## Work required
Ignoring the images, restate the records below word for word.

## Excerpted data
#####
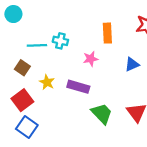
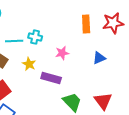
orange rectangle: (107, 33) -> (86, 24), moved
yellow star: (47, 82) -> (29, 64), moved

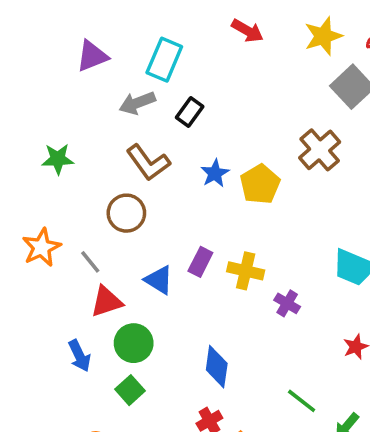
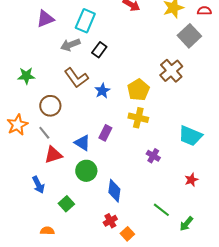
blue star: (215, 173) -> (102, 91), moved
brown circle: (126, 213) -> (50, 106), moved
yellow cross: (246, 271) -> (138, 118), moved
green circle: (134, 343) -> (86, 171), moved

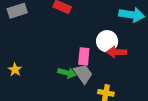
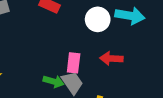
white circle: (107, 41) -> (98, 19), moved

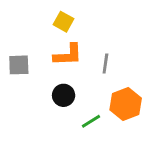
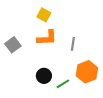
gray square: (19, 65) -> (13, 45), turned -35
black circle: (64, 95) -> (44, 76), moved

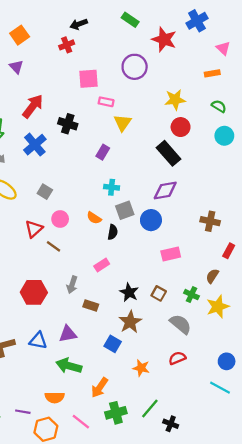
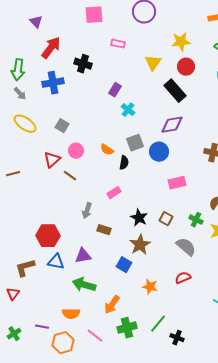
purple triangle: (16, 67) -> (36, 22), moved
pink square: (89, 79) -> (94, 15), moved
yellow triangle: (123, 123) -> (153, 63), moved
blue cross: (35, 145) -> (53, 83), turned 30
cyan cross: (112, 187) -> (128, 110), moved, turned 32
red hexagon: (34, 292) -> (48, 236), moved

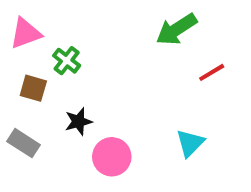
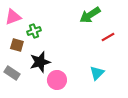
green cross: (67, 61) -> (34, 31), turned 32
black star: (78, 121) -> (40, 62), size x1.5

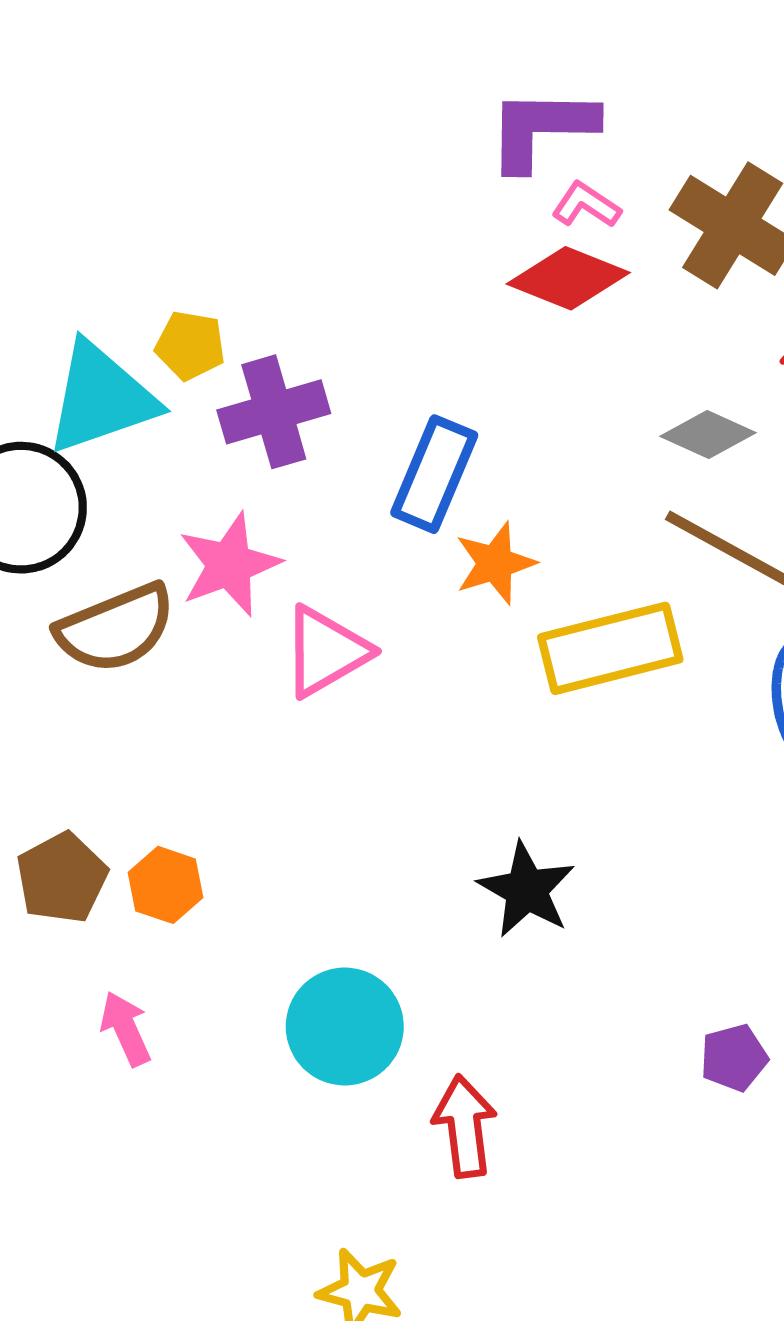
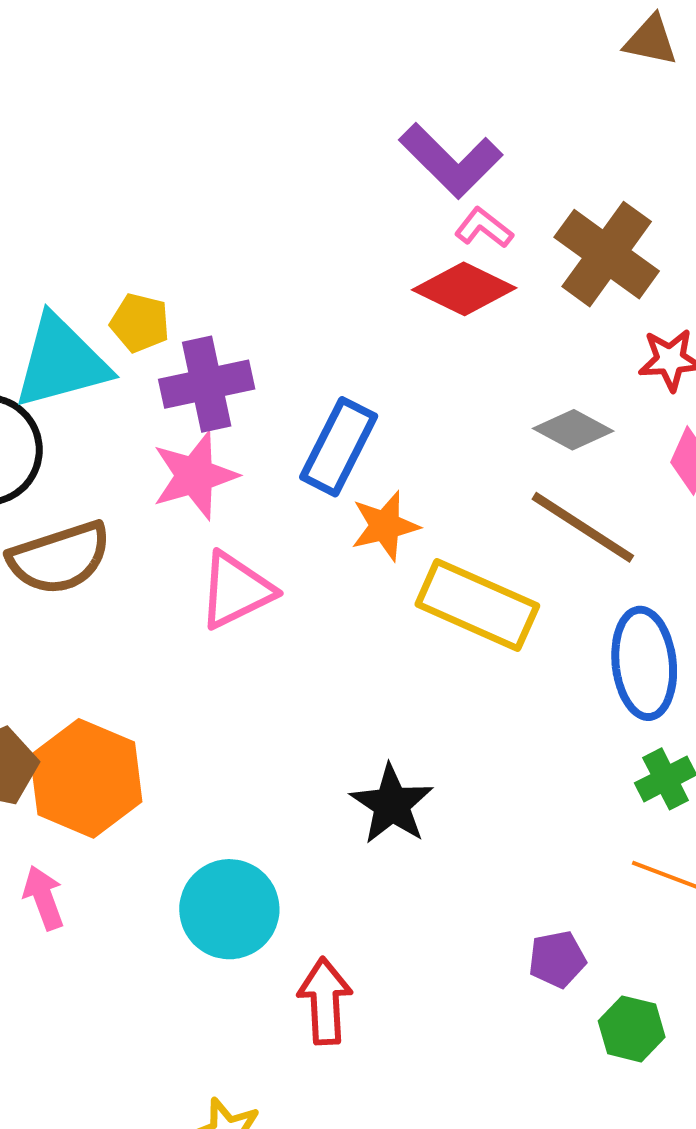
purple L-shape: (542, 129) -> (451, 161), turned -140
pink star: (229, 565) -> (195, 476), moved
yellow rectangle: (610, 648) -> (477, 605), turned 34
orange hexagon: (166, 885) -> (86, 778), size x1.8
#####
## Response area
orange rectangle: (107, 33) -> (86, 24), moved
yellow star: (47, 82) -> (29, 64), moved

blue star: (215, 173) -> (102, 91), moved
brown circle: (126, 213) -> (50, 106), moved
yellow cross: (246, 271) -> (138, 118), moved
green circle: (134, 343) -> (86, 171), moved

white circle: (107, 41) -> (98, 19), moved

gray square: (19, 65) -> (13, 45), turned -35
black circle: (64, 95) -> (44, 76), moved

purple triangle: (16, 67) -> (36, 22), moved
pink square: (89, 79) -> (94, 15), moved
yellow triangle: (123, 123) -> (153, 63), moved
blue cross: (35, 145) -> (53, 83), turned 30
cyan cross: (112, 187) -> (128, 110), moved, turned 32
red hexagon: (34, 292) -> (48, 236), moved

green cross: (67, 61) -> (34, 31), turned 32
black star: (78, 121) -> (40, 62), size x1.5

purple L-shape: (542, 129) -> (451, 161), turned -140
pink star: (229, 565) -> (195, 476), moved
yellow rectangle: (610, 648) -> (477, 605), turned 34
orange hexagon: (166, 885) -> (86, 778), size x1.8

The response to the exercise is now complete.